## Activity
With the pictures left out, copy the records below exactly from the first line down to the line holding "Someone put down the eraser", and include that line.

## Information
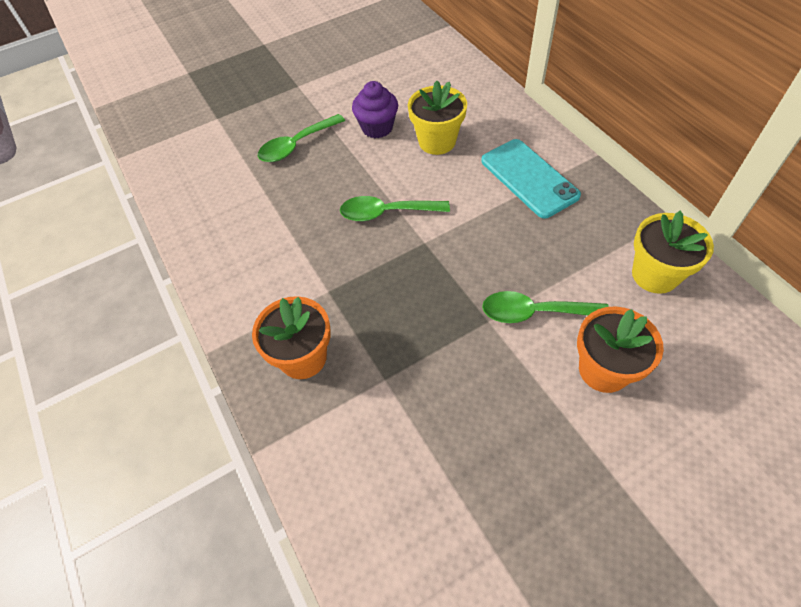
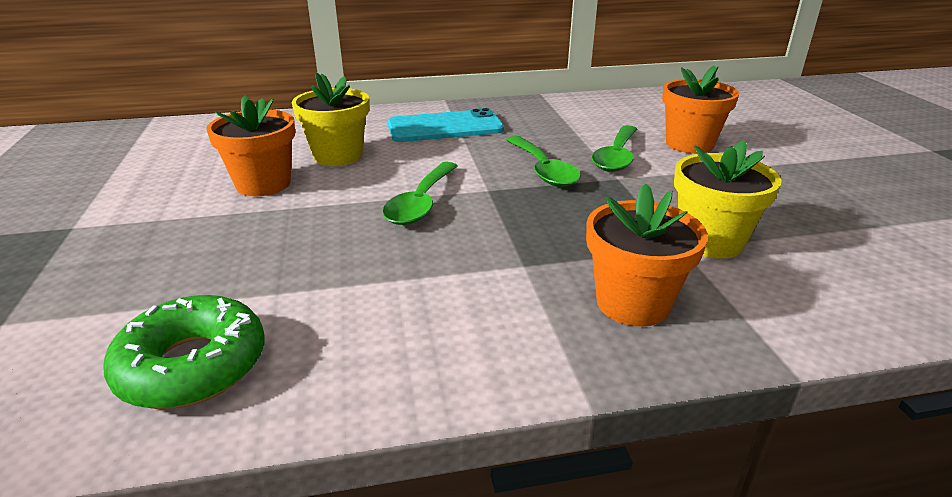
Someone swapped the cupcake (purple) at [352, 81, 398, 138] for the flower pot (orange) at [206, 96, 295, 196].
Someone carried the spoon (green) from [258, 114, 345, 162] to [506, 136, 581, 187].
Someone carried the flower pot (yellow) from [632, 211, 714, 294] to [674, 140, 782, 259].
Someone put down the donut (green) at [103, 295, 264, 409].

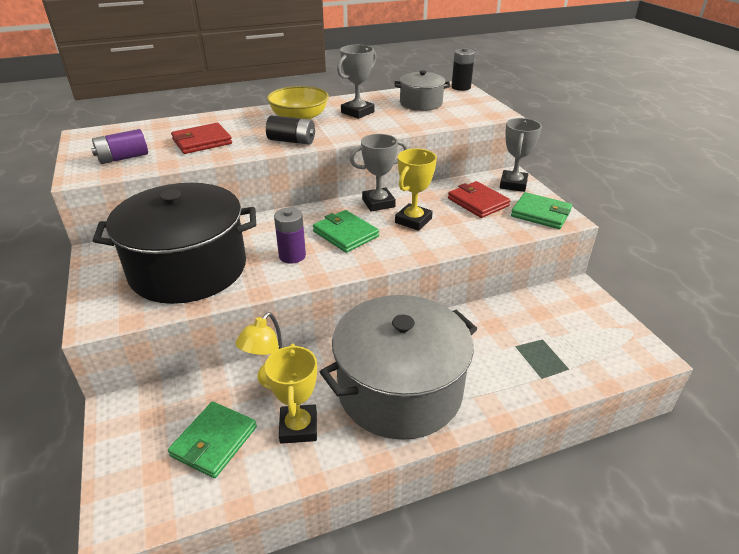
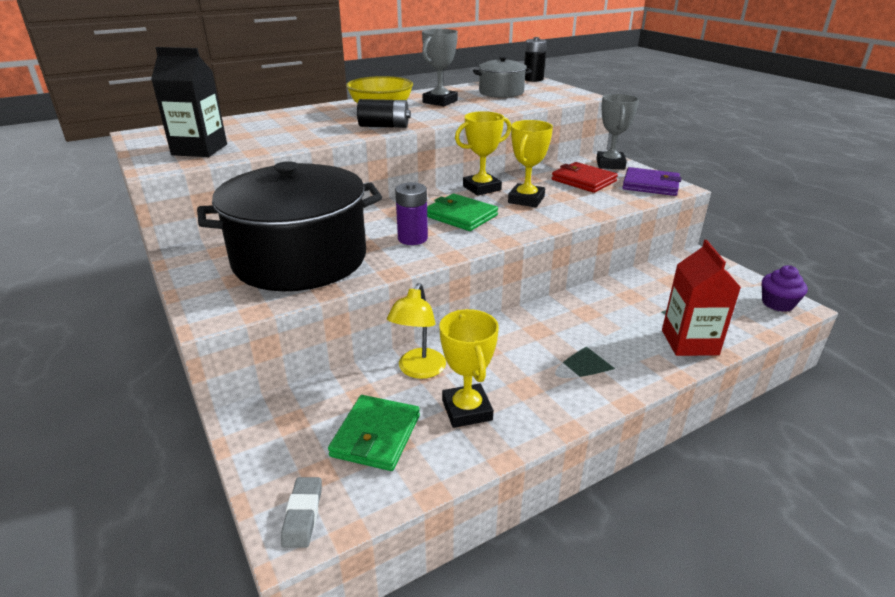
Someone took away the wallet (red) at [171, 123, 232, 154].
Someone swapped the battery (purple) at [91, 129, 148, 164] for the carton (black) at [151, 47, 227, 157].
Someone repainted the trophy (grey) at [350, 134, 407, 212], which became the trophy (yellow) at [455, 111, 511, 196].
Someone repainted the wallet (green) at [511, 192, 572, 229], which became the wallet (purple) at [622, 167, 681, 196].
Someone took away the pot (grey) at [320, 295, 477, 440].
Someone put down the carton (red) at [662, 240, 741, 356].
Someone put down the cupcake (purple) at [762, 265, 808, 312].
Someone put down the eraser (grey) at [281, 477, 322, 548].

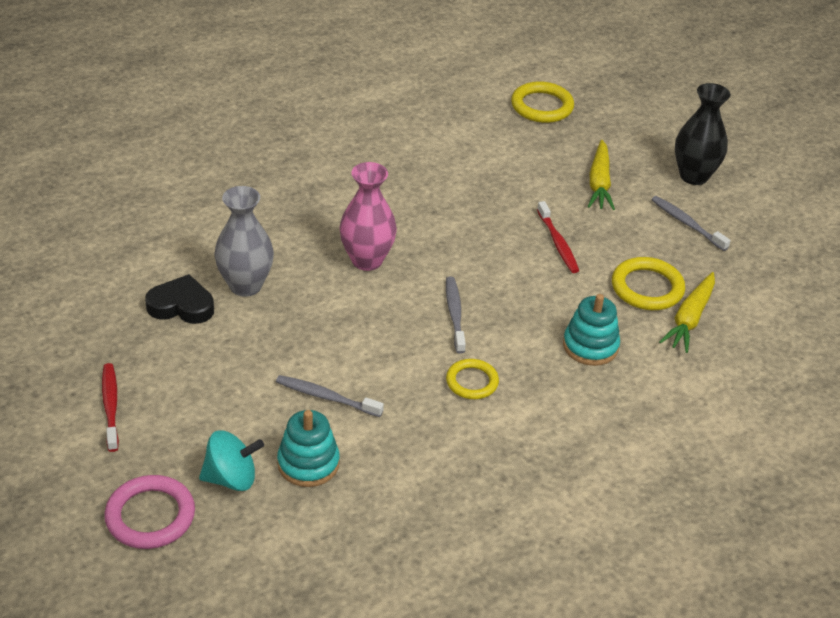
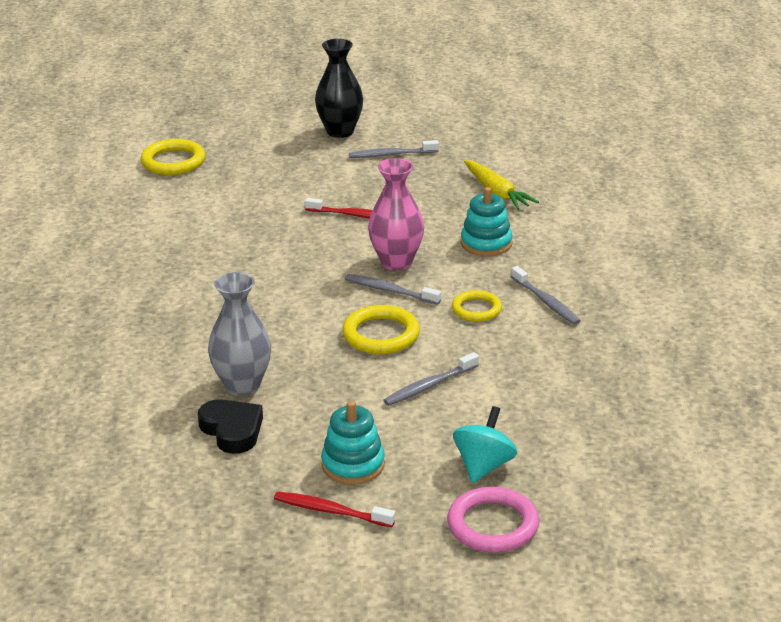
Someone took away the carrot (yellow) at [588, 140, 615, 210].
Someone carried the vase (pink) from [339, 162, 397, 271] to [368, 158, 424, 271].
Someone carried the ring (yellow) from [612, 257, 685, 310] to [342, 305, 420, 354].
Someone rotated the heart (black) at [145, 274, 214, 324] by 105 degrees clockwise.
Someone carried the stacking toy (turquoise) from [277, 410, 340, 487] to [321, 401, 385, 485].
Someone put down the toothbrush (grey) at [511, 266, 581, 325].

## Exercise solution
Someone swapped the cupcake (purple) at [352, 81, 398, 138] for the flower pot (orange) at [206, 96, 295, 196].
Someone carried the spoon (green) from [258, 114, 345, 162] to [506, 136, 581, 187].
Someone carried the flower pot (yellow) from [632, 211, 714, 294] to [674, 140, 782, 259].
Someone put down the donut (green) at [103, 295, 264, 409].

Someone took away the wallet (red) at [171, 123, 232, 154].
Someone swapped the battery (purple) at [91, 129, 148, 164] for the carton (black) at [151, 47, 227, 157].
Someone repainted the trophy (grey) at [350, 134, 407, 212], which became the trophy (yellow) at [455, 111, 511, 196].
Someone repainted the wallet (green) at [511, 192, 572, 229], which became the wallet (purple) at [622, 167, 681, 196].
Someone took away the pot (grey) at [320, 295, 477, 440].
Someone put down the carton (red) at [662, 240, 741, 356].
Someone put down the cupcake (purple) at [762, 265, 808, 312].
Someone put down the eraser (grey) at [281, 477, 322, 548].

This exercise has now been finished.